---- Dataset extract

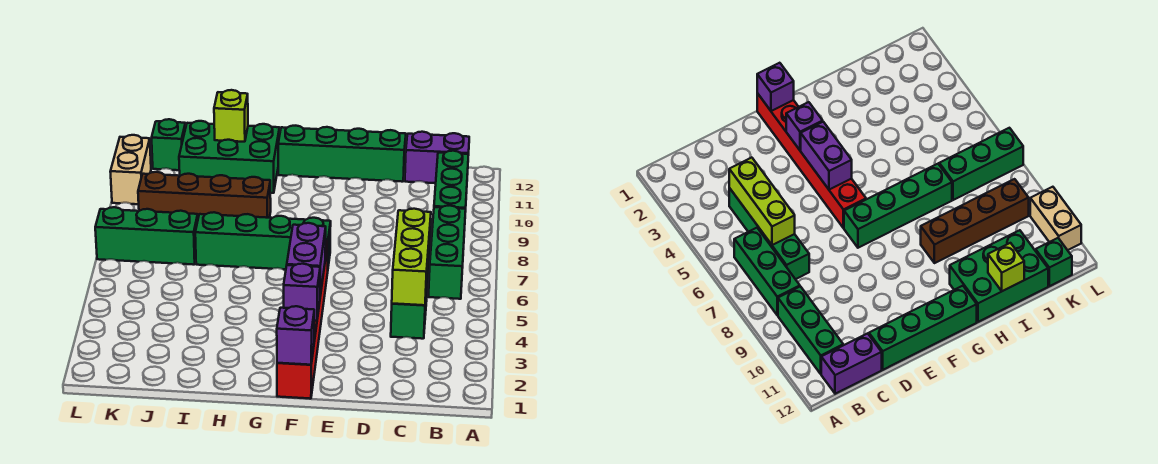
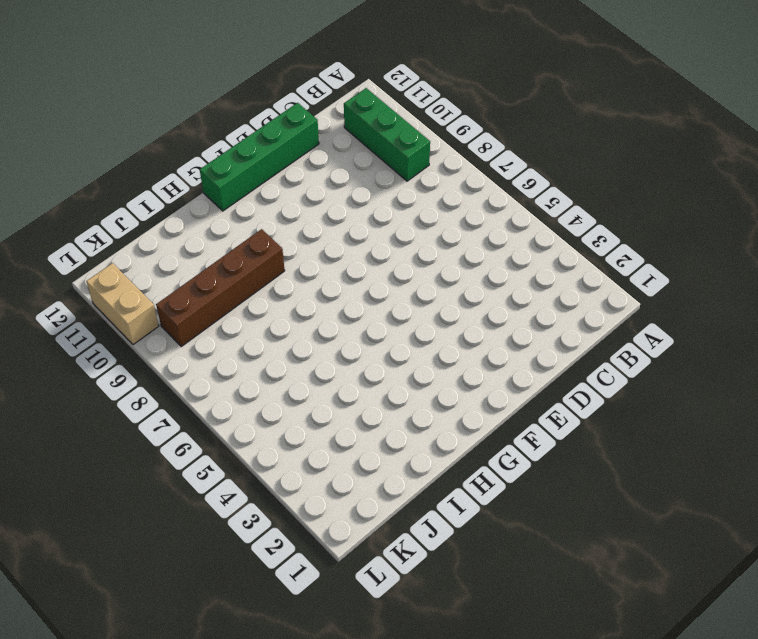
none -> green brick B6:B8 level 1
none -> purple brick B12:C12 level 1
none -> green brick C4:C7 level 1

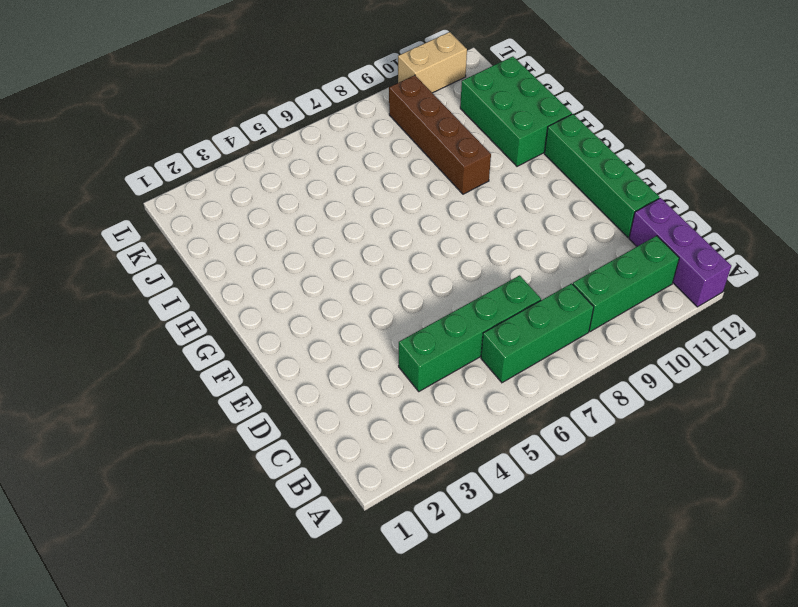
purple brick A12:C12 level 1 -> purple brick B12:C12 level 1
none -> red brick F1:F6 level 1
none -> green brick F7:I7 level 1
none -> green brick J7:L7 level 1

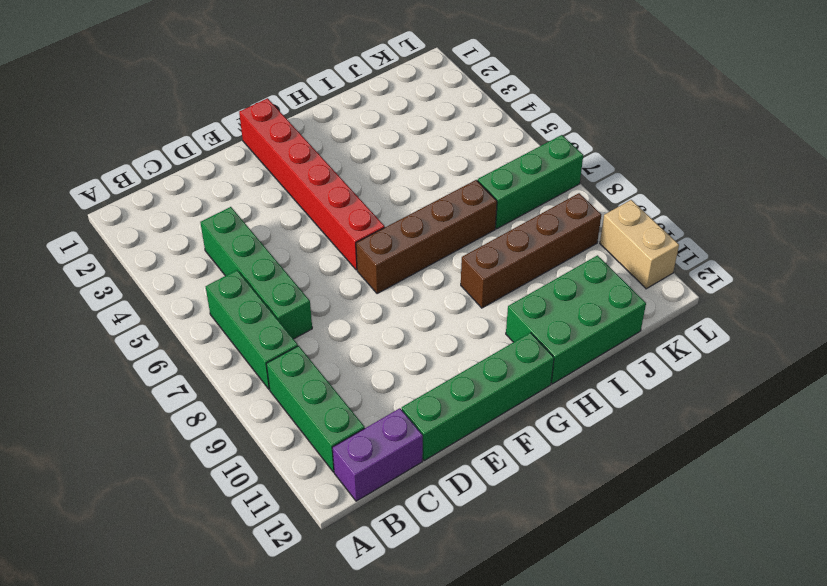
brown brick F7:I7 level 1 -> green brick F7:I7 level 1
none -> green brick K12 level 1
none -> lime brick C4:C6 level 2
none -> purple brick F1 level 2

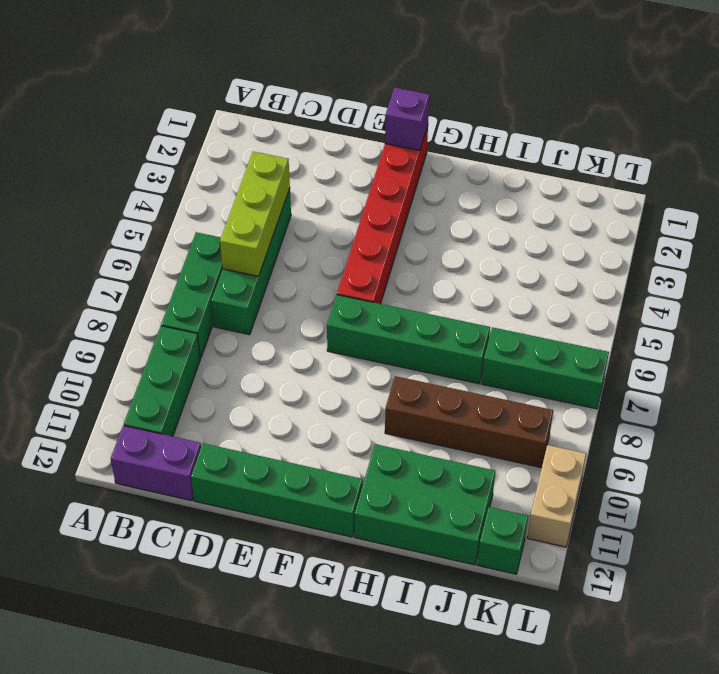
none -> purple brick F3 level 2
none -> purple brick F4:F5 level 2
none -> lime brick I12 level 2

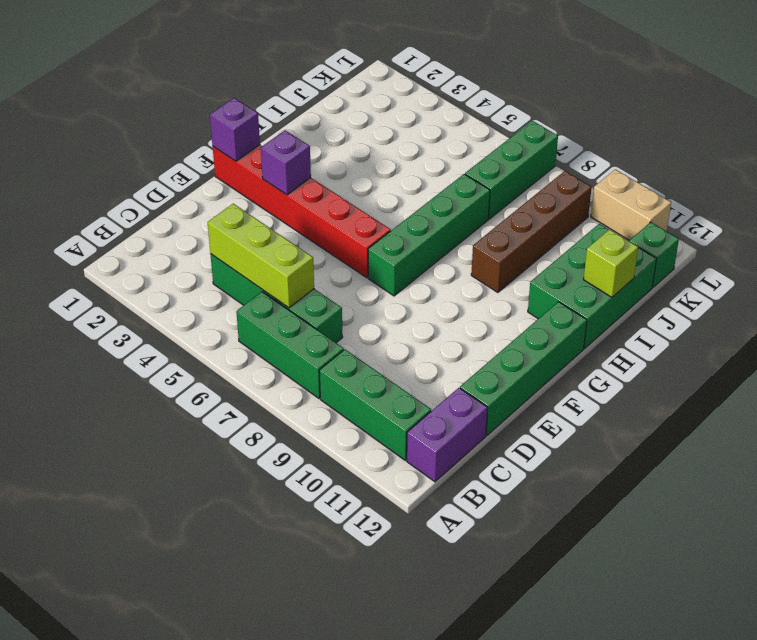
none -> purple brick F4:F5 level 2

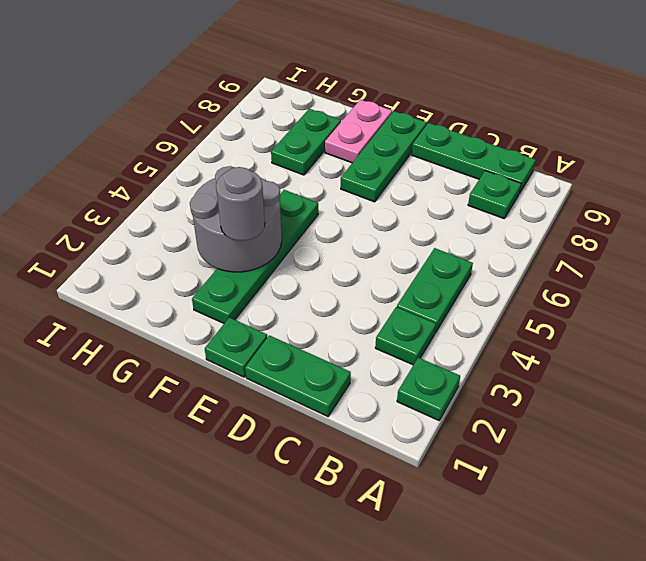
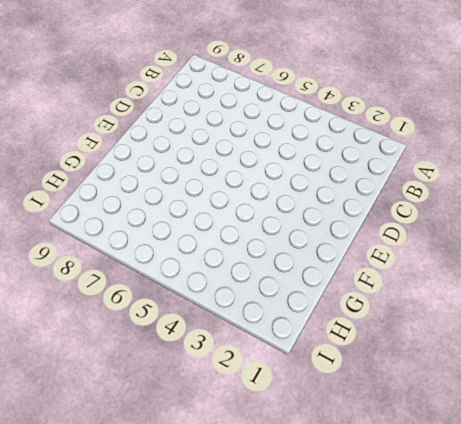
none -> green plate A2 level 1
none -> green plate B3 level 1
none -> green plate B4:B5 level 1

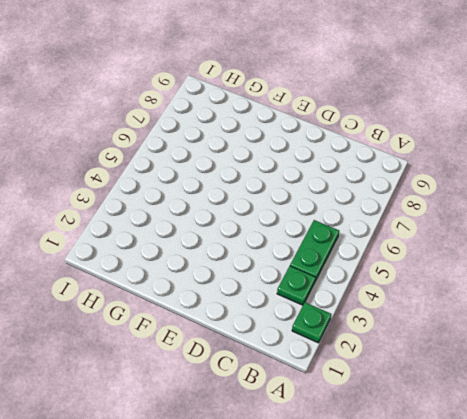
none -> green plate B8 level 1
none -> green plate B9:D9 level 1
none -> green plate C1:D1 level 1

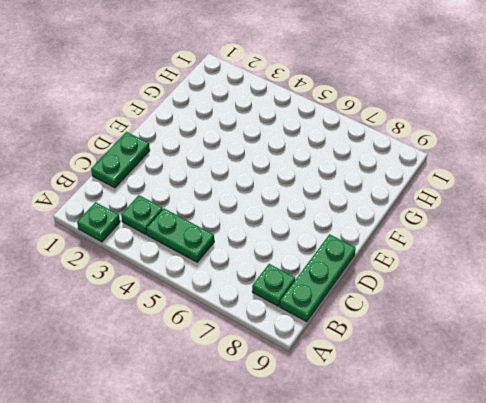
none -> green plate E1 level 1
none -> green plate E7:E9 level 1
none -> green plate F2:F5 level 1

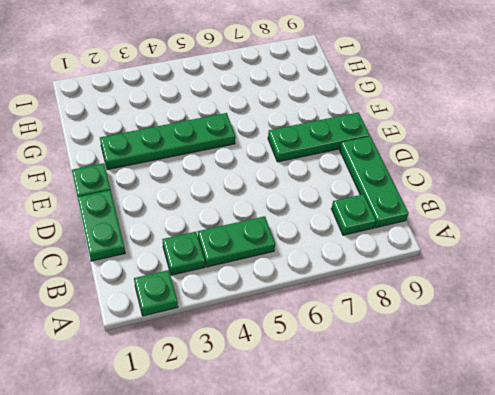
none -> pink plate F8:F9 level 1
none -> green plate G7:G8 level 1
none -> grey round brick F3:G4 level 2

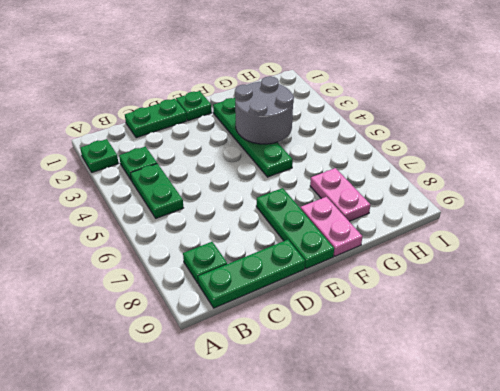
pink plate G7:G8 level 1 -> green plate G7:G8 level 1
none -> grey round brick F3 level 3

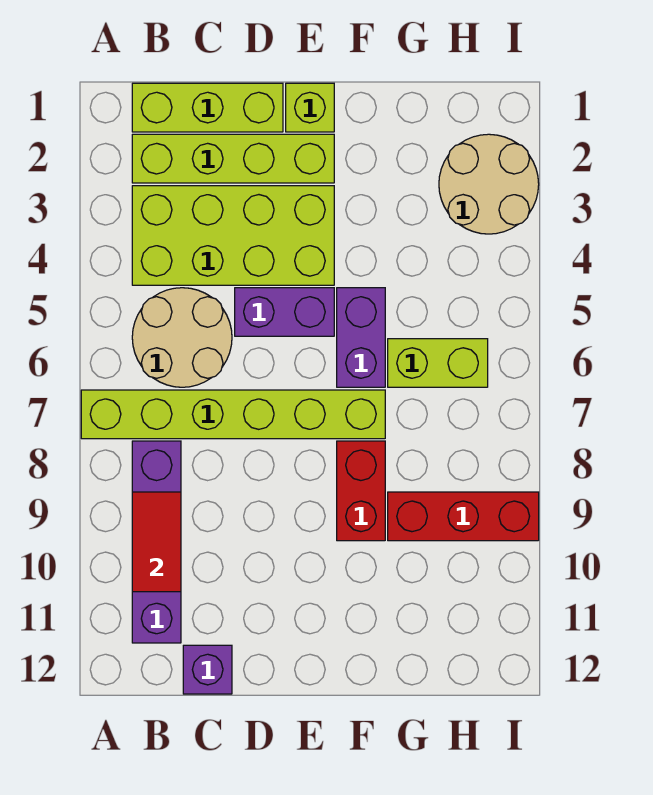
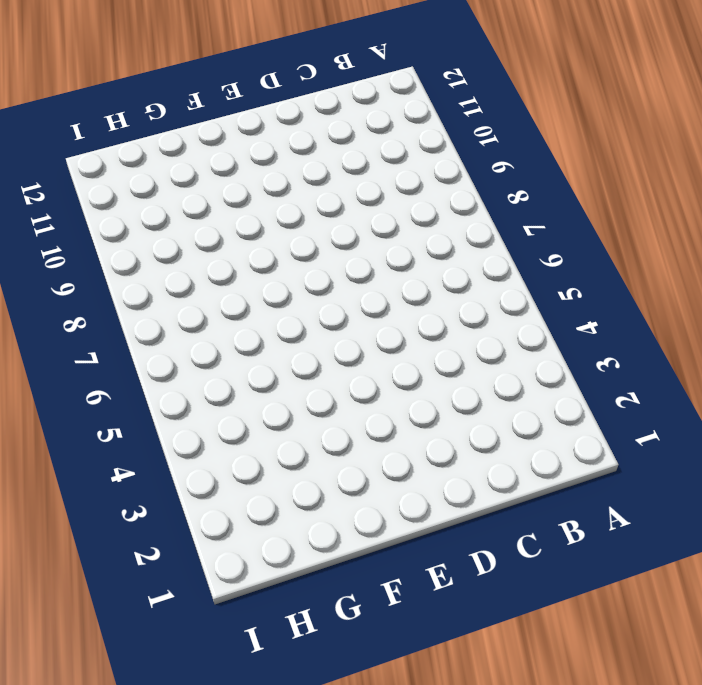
none -> lime brick A7:F7 level 1
none -> lime brick B1:D1 level 1
none -> lime brick B2:E2 level 1

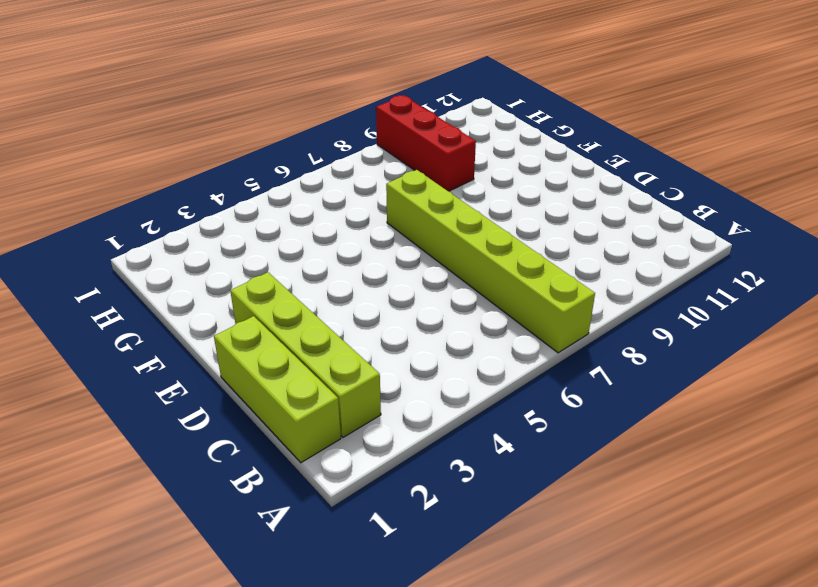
none -> lime brick B3:E4 level 1
none -> tan round brick B5:C6 level 1
none -> purple brick B8:B11 level 1

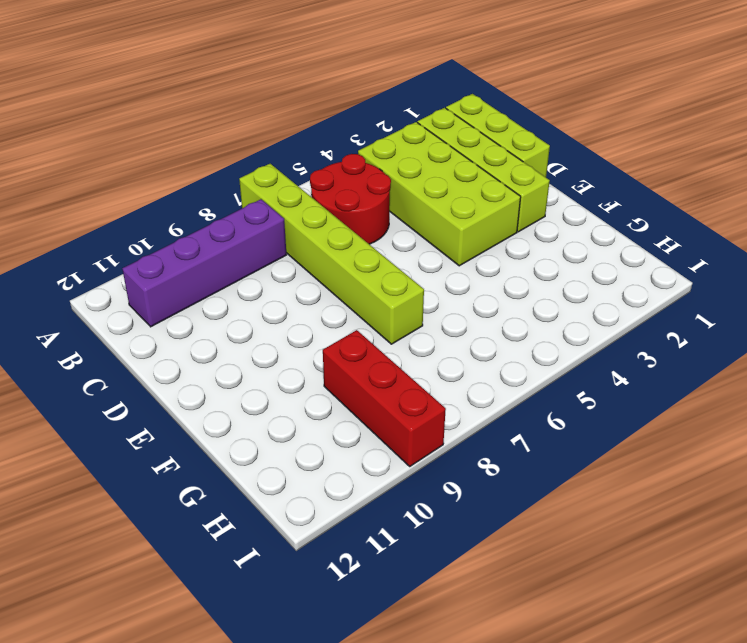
red round brick B5:C6 level 1 -> tan round brick B5:C6 level 1
none -> purple brick C12 level 1
none -> purple brick D5:E5 level 1
none -> lime brick E1 level 1

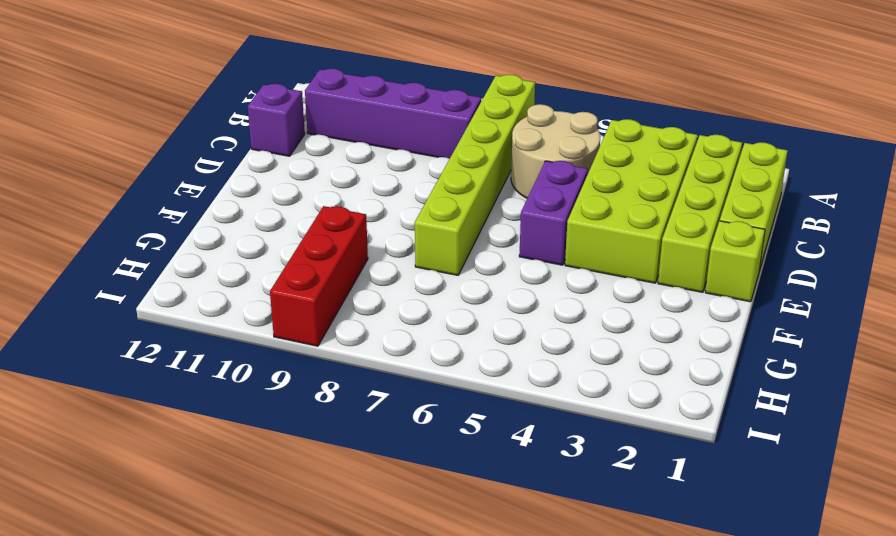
none -> purple brick F5:F6 level 1
none -> red brick F8:F9 level 1
none -> lime brick G6:H6 level 1

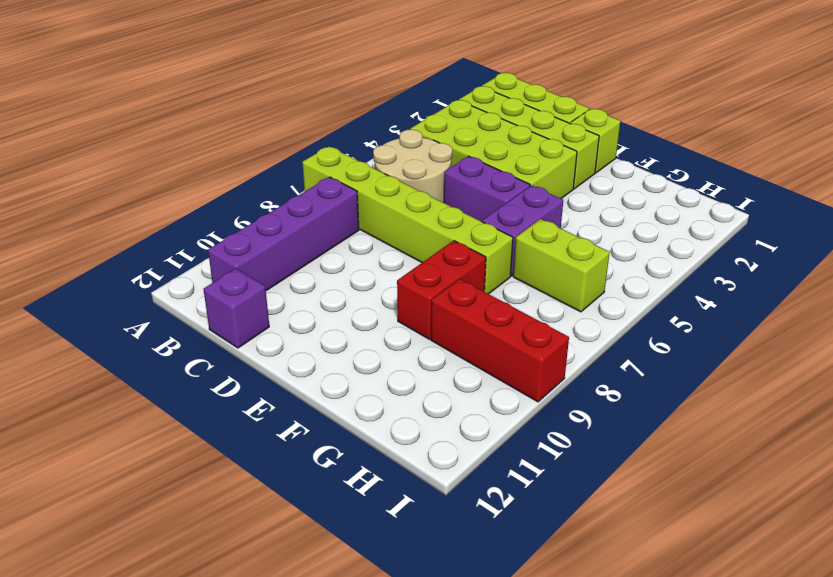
none -> tan round brick H2:I3 level 1
none -> red tile B9:B10 level 2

--------

**Description of the task**:
Go through the data and show every line where "pink" occurs.

**Result for this exercise**:
none -> pink plate F8:F9 level 1
pink plate G7:G8 level 1 -> green plate G7:G8 level 1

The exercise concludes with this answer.